» About this task:
Only the pictures are to be left out; set down the rest of the records exactly.

» Exercise materials:

══════

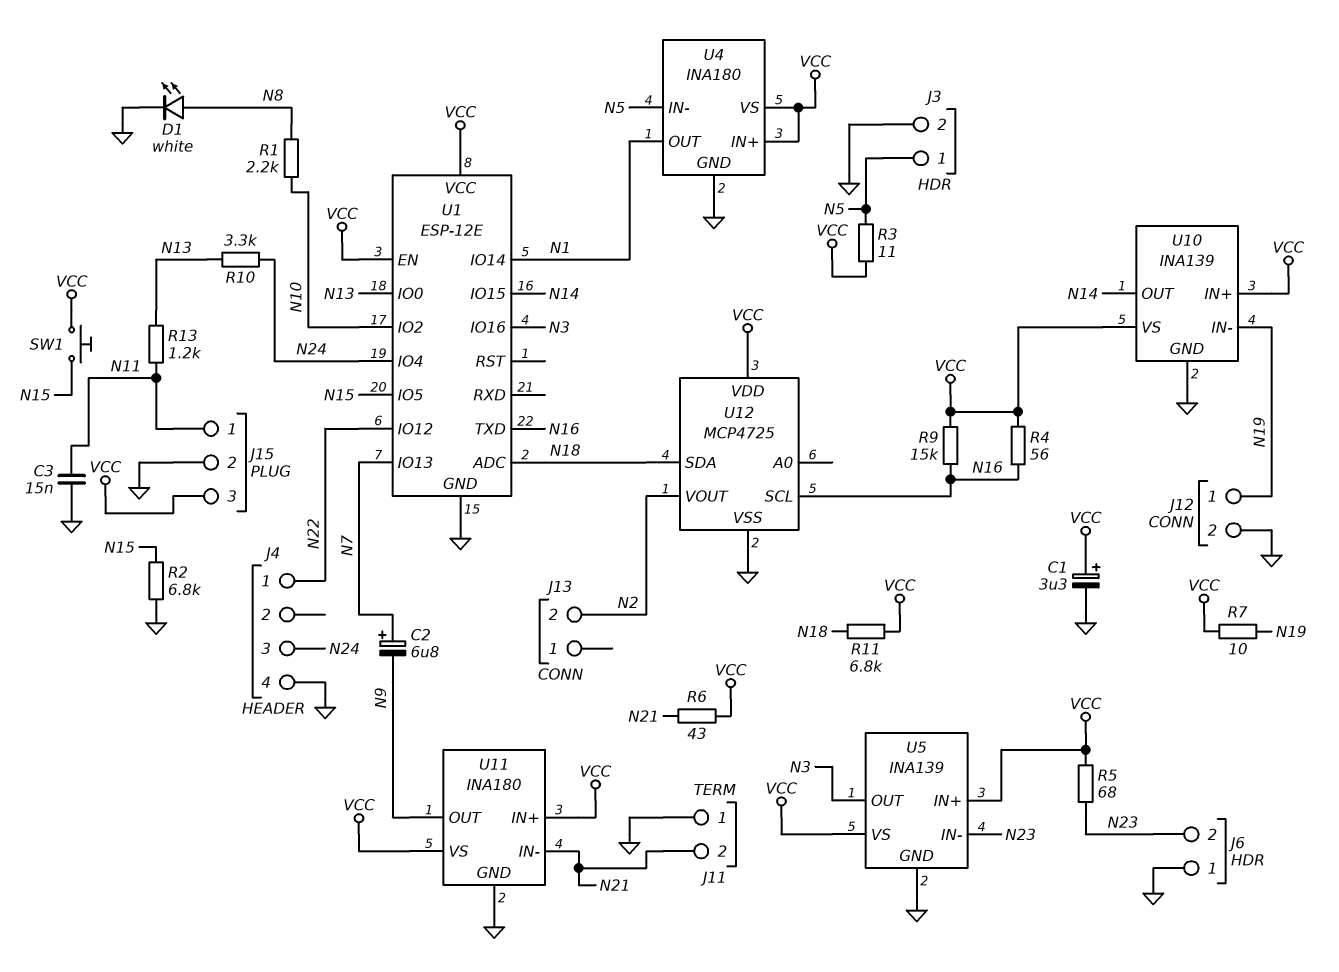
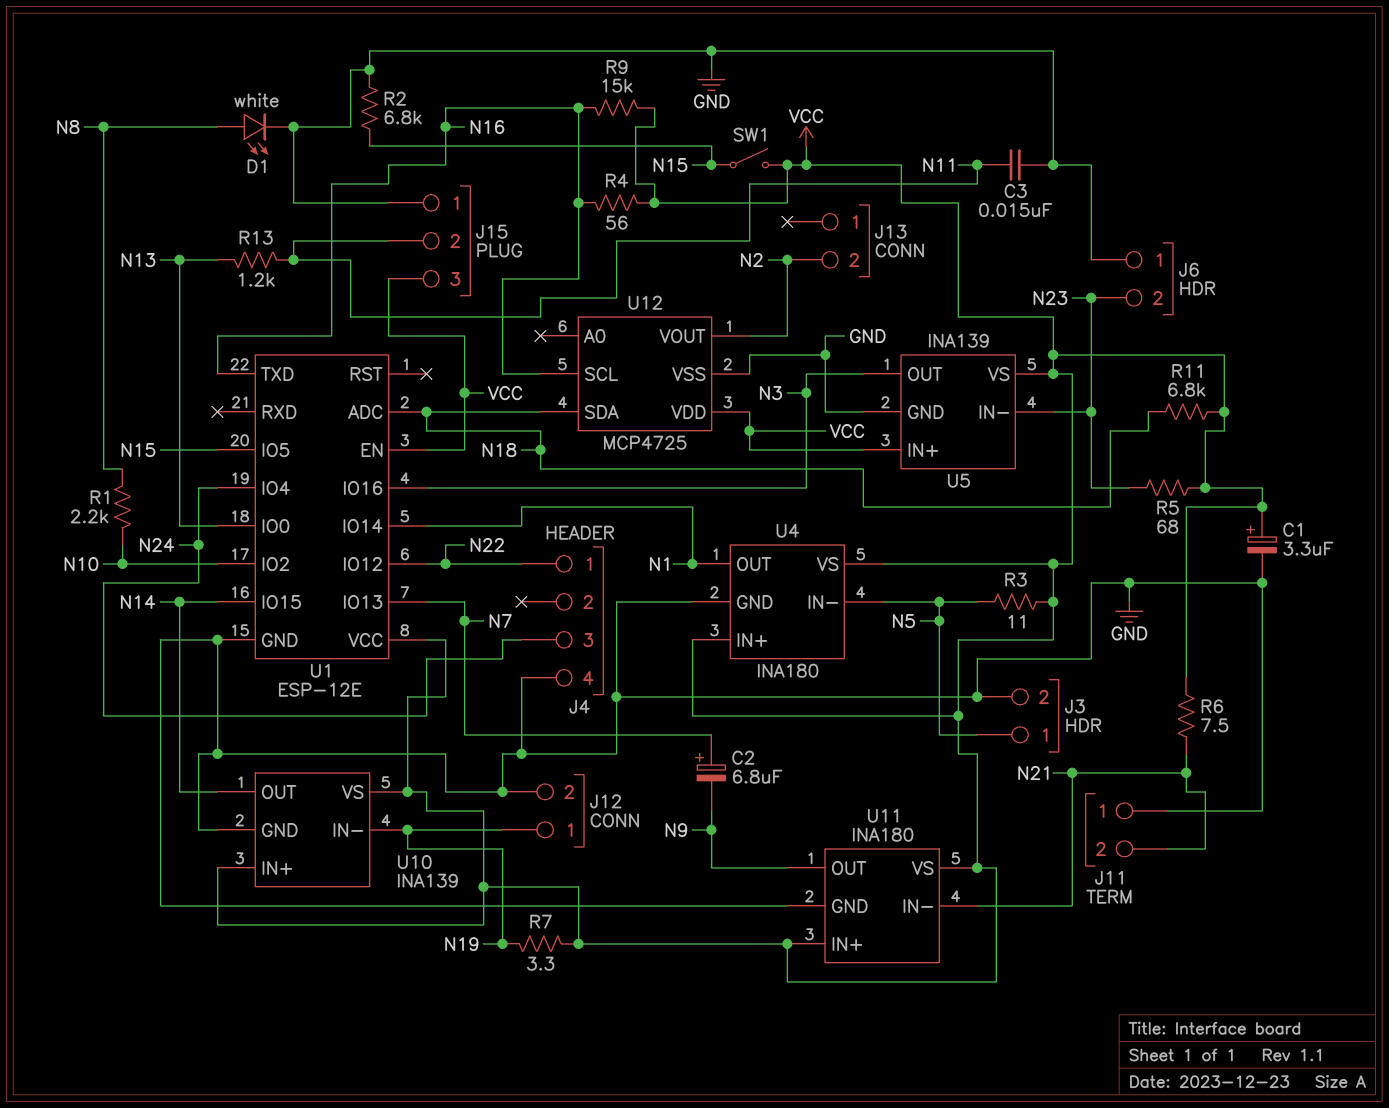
J15 pin 1: N11 -> GND
J15 pin 2: GND -> N11
R6: 43 (N21, VCC) -> 7.5 (N21, VCC)
R7: 10 (N19, VCC) -> 3.3 (N19, VCC)
R10: 3.3k (N13, N24) -> none
SW1: button (N15, VCC) -> switch (N15, VCC)

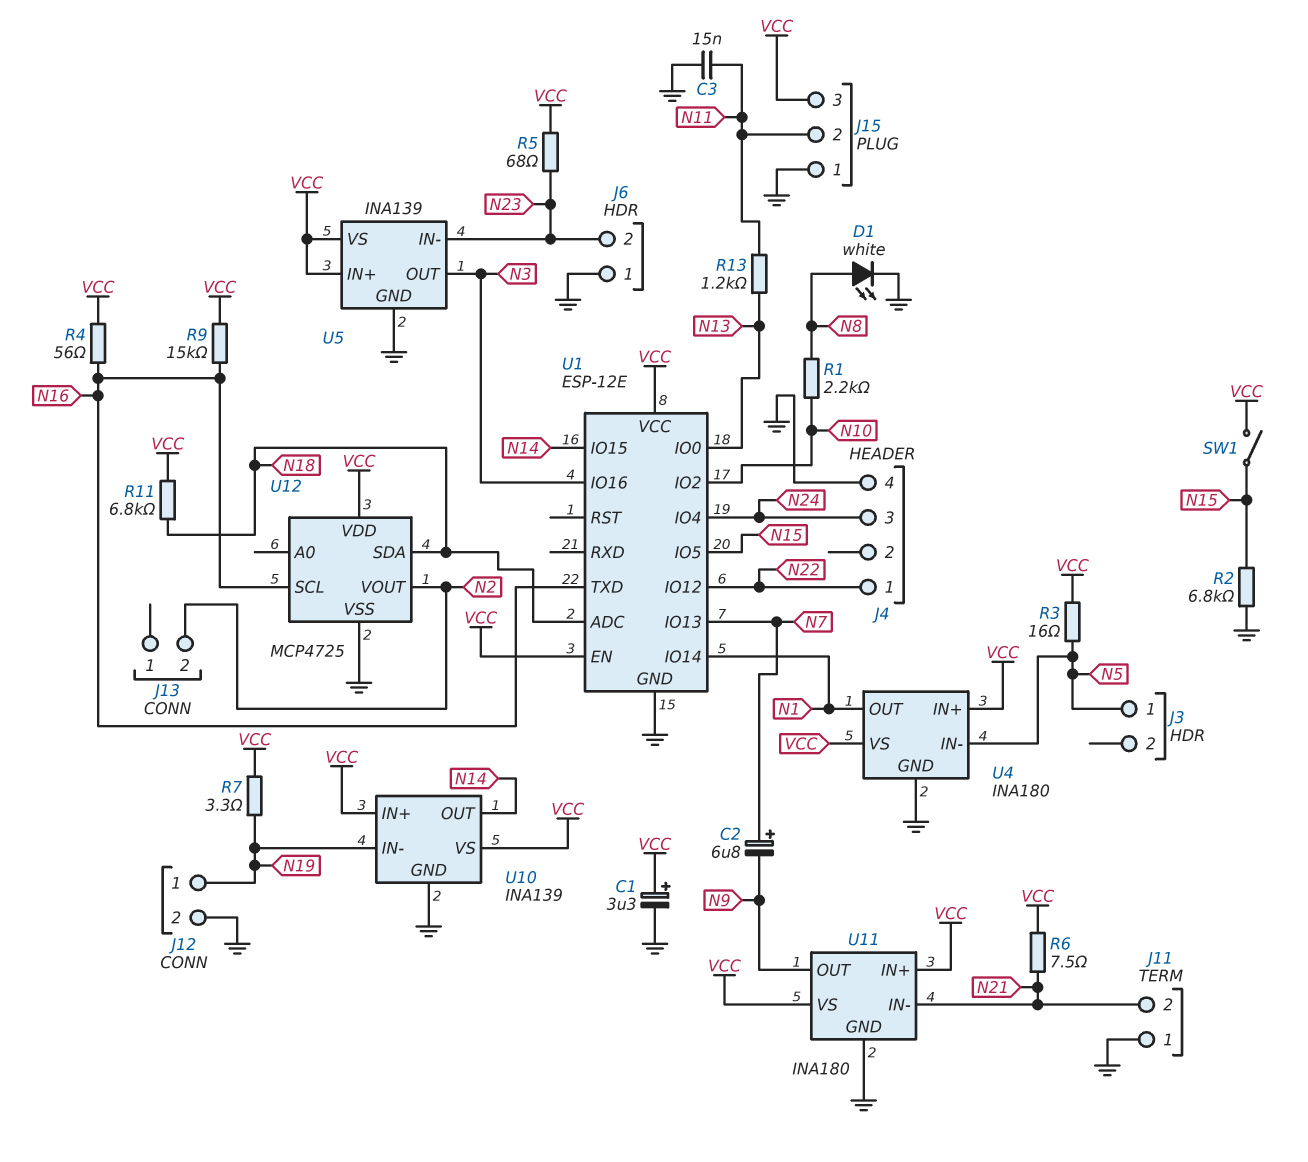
J3 pin 2: GND -> none
R3: 11 (N5, VCC) -> 16 (N5, VCC)

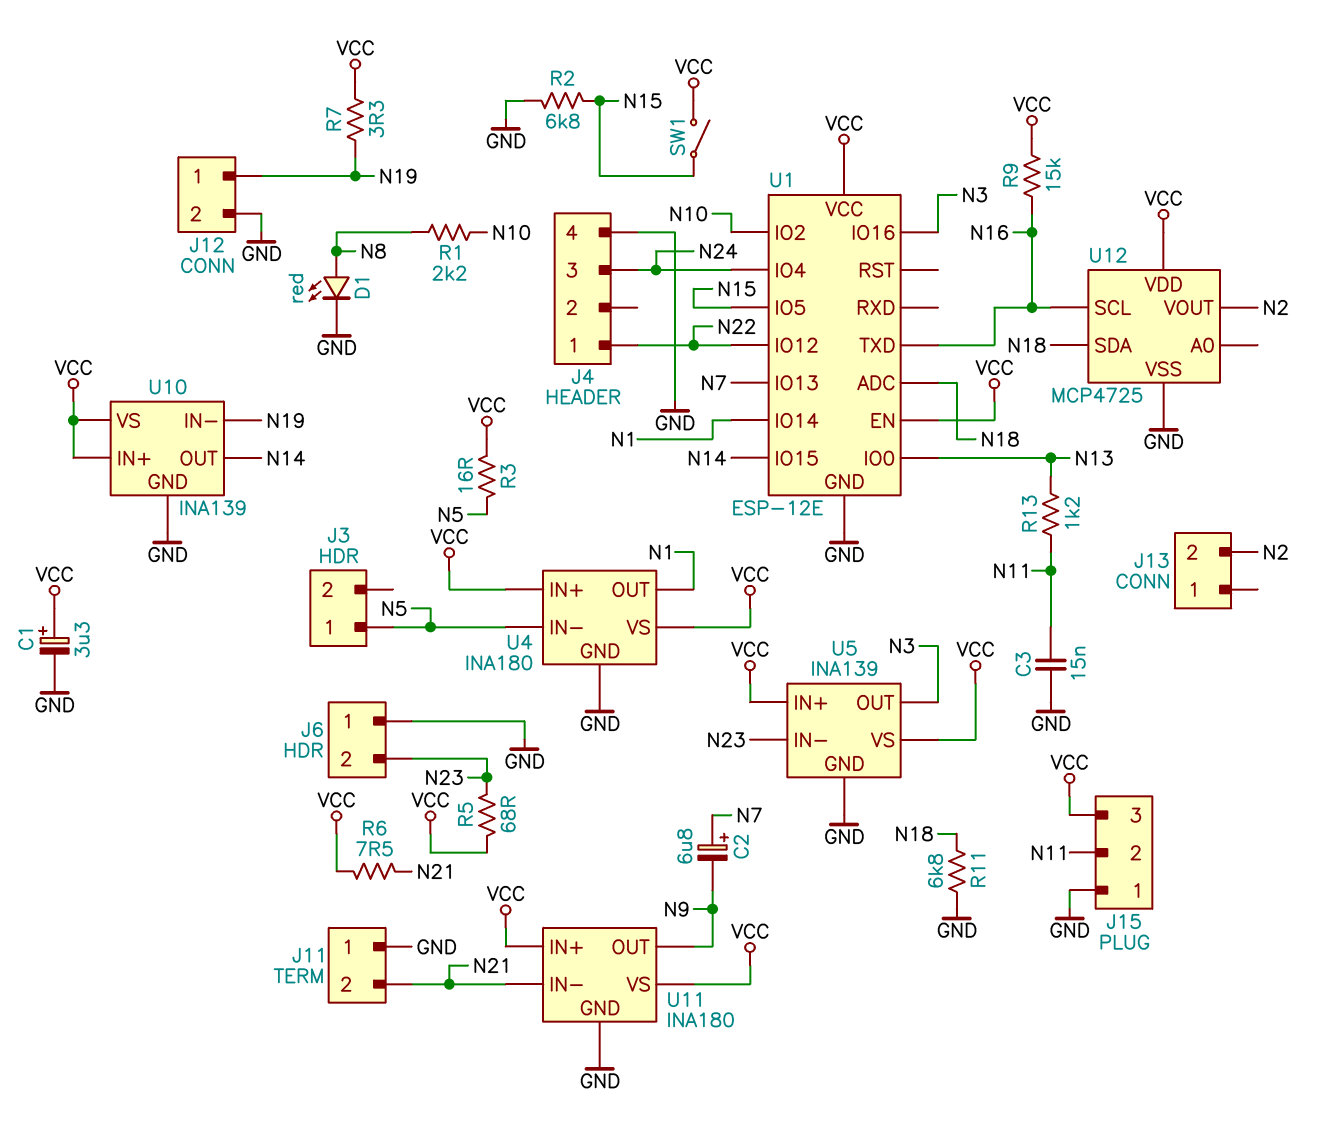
D1: LED white (A N8, K GND) -> LED red (A N8, K GND)
R4: 56 (N16, VCC) -> none
R11: 6.8k (N18, VCC) -> 6.8k (GND, N18)

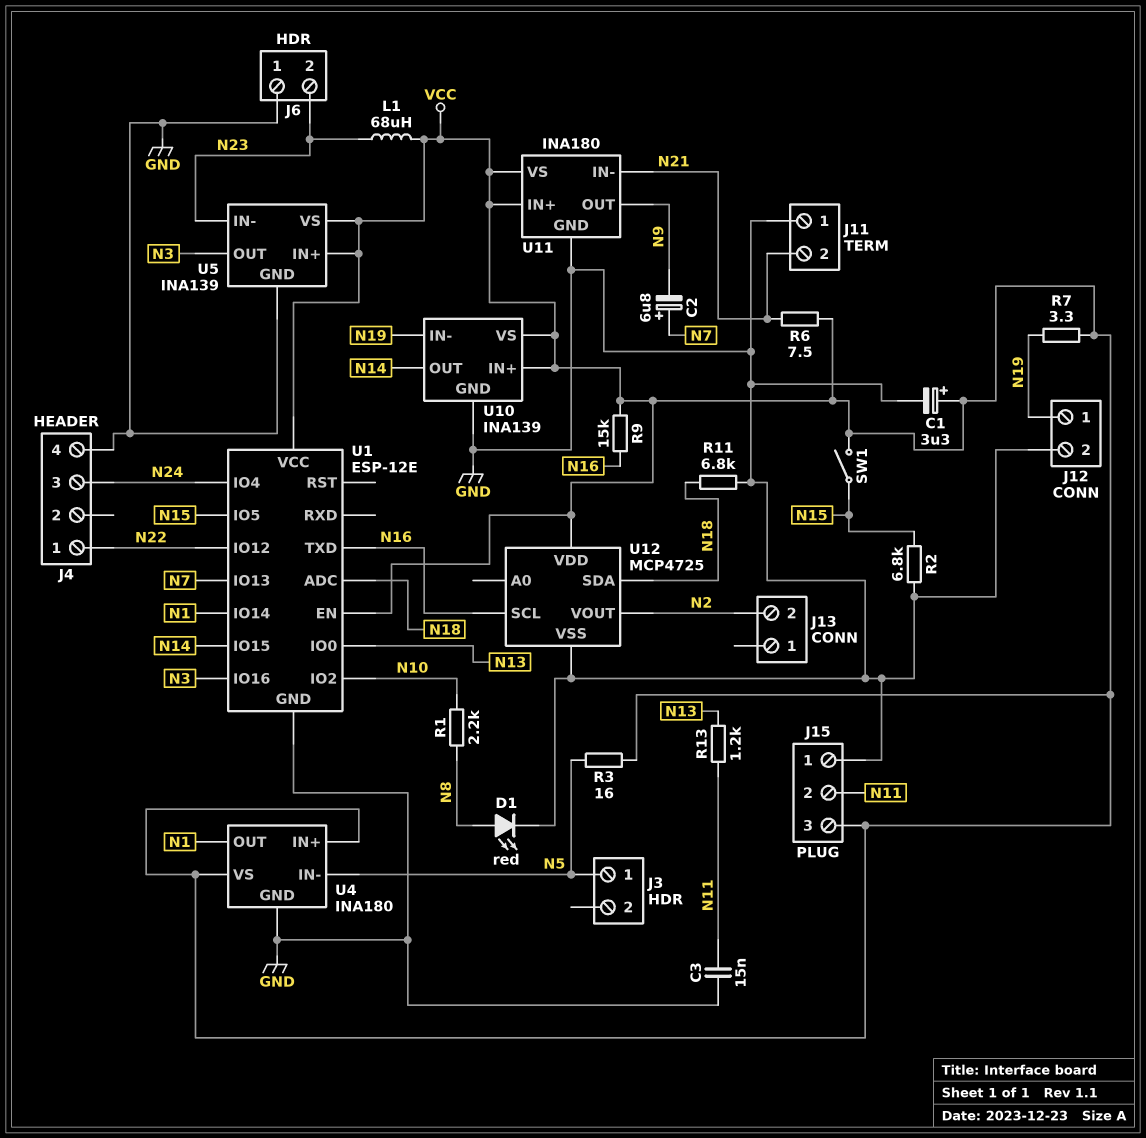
L1: none -> 68uH (N23, VCC)
R5: 68 (N23, VCC) -> none

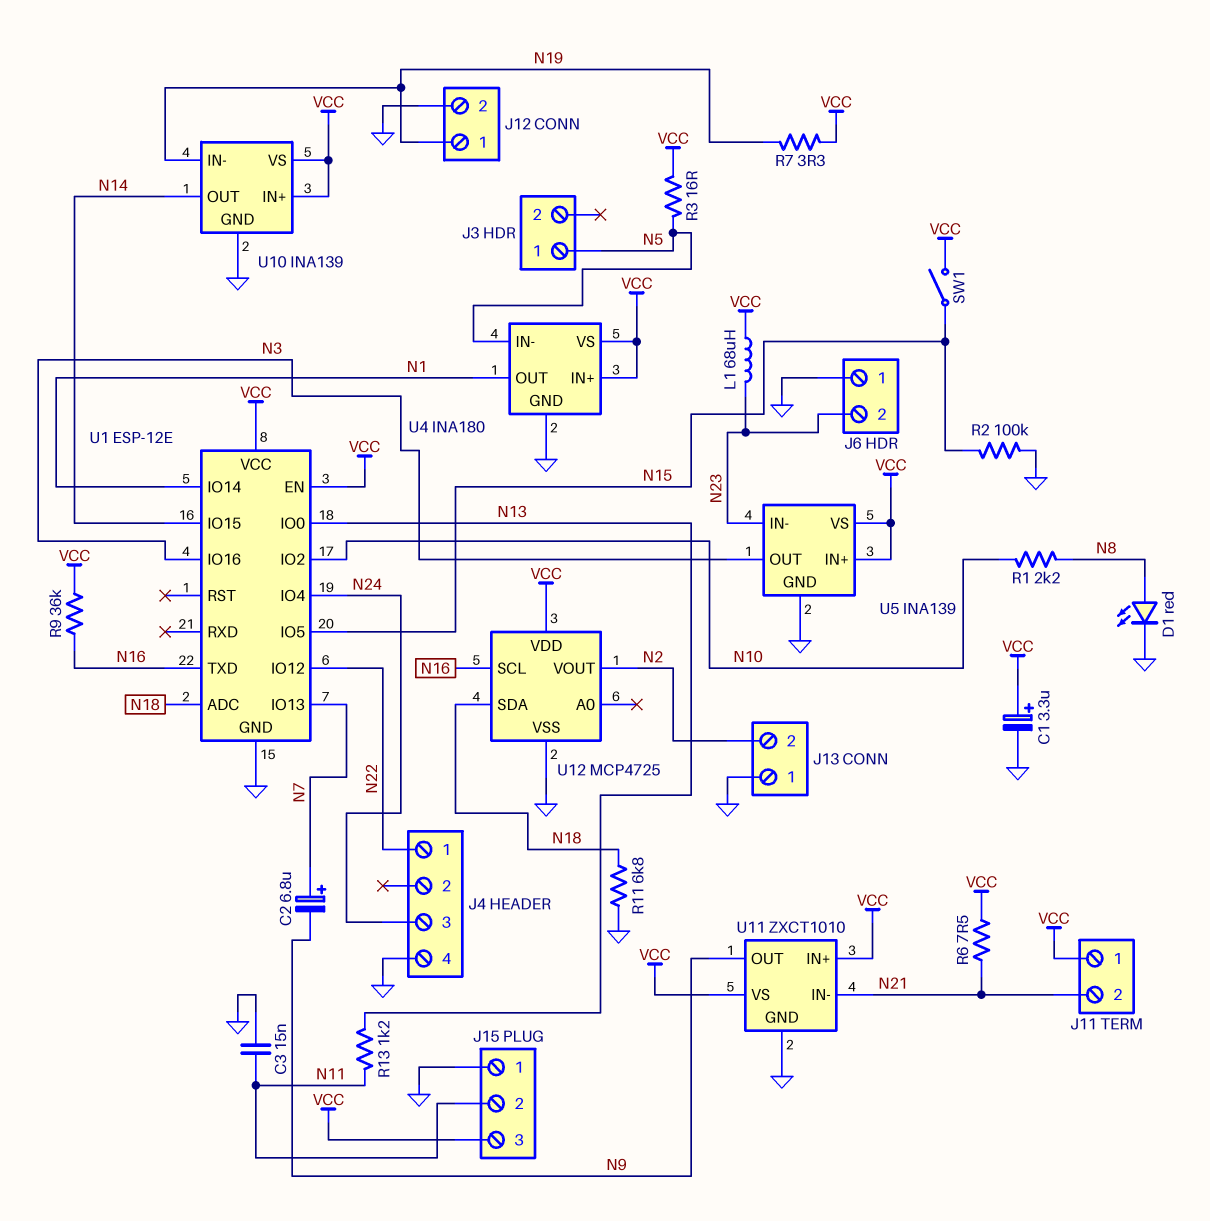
J11 pin 1: GND -> VCC
J13 pin 1: none -> GND
R2: 6.8k (GND, N15) -> 100k (GND, N15)
R9: 15k (N16, VCC) -> 36k (N16, VCC)
U11: INA180 -> ZXCT1010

══════

» Your solution:
J15 pin 1: N11 -> GND
J15 pin 2: GND -> N11
R6: 43 (N21, VCC) -> 7.5 (N21, VCC)
R7: 10 (N19, VCC) -> 3.3 (N19, VCC)
R10: 3.3k (N13, N24) -> none
SW1: button (N15, VCC) -> switch (N15, VCC)

J3 pin 2: GND -> none
R3: 11 (N5, VCC) -> 16 (N5, VCC)

D1: LED white (A N8, K GND) -> LED red (A N8, K GND)
R4: 56 (N16, VCC) -> none
R11: 6.8k (N18, VCC) -> 6.8k (GND, N18)

L1: none -> 68uH (N23, VCC)
R5: 68 (N23, VCC) -> none

J11 pin 1: GND -> VCC
J13 pin 1: none -> GND
R2: 6.8k (GND, N15) -> 100k (GND, N15)
R9: 15k (N16, VCC) -> 36k (N16, VCC)
U11: INA180 -> ZXCT1010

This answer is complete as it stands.